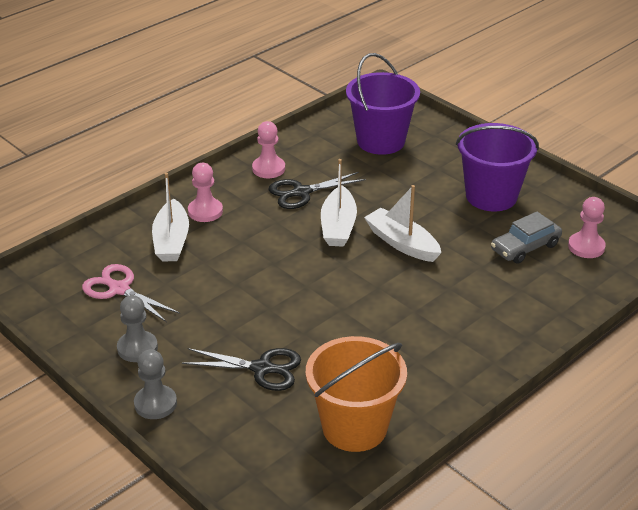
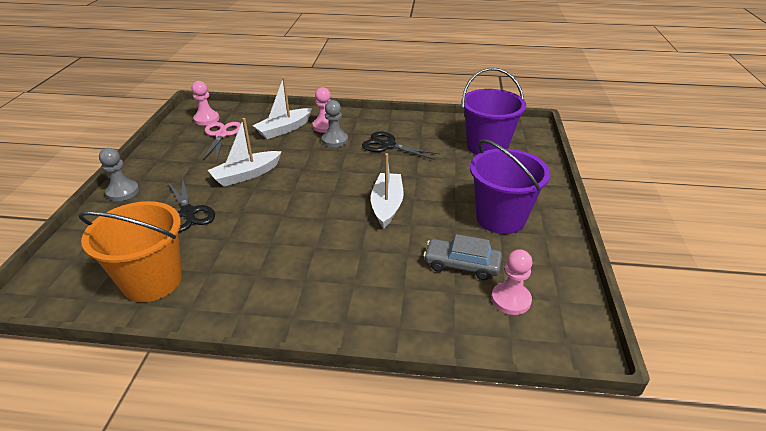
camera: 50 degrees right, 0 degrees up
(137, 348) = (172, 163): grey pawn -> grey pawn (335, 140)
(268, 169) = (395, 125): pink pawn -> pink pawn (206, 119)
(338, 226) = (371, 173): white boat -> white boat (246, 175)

WORK ORDER: The expected output is the lines from the one with "(137, 348) = (172, 163): grey" through the end of the data, exactly as written and nothing more.

EXERCISE SOLUTION:
(137, 348) = (172, 163): grey pawn -> grey pawn (335, 140)
(268, 169) = (395, 125): pink pawn -> pink pawn (206, 119)
(338, 226) = (371, 173): white boat -> white boat (246, 175)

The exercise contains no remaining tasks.